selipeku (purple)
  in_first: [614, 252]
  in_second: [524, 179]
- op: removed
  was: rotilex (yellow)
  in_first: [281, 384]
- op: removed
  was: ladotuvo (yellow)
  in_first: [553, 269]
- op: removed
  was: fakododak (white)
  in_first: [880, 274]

----

• Exercise brief
Exactly as written, please output every entry.

• Exercise result
selipeku (purple)
  in_first: [614, 252]
  in_second: [524, 179]
- op: removed
  was: rotilex (yellow)
  in_first: [281, 384]
- op: removed
  was: ladotuvo (yellow)
  in_first: [553, 269]
- op: removed
  was: fakododak (white)
  in_first: [880, 274]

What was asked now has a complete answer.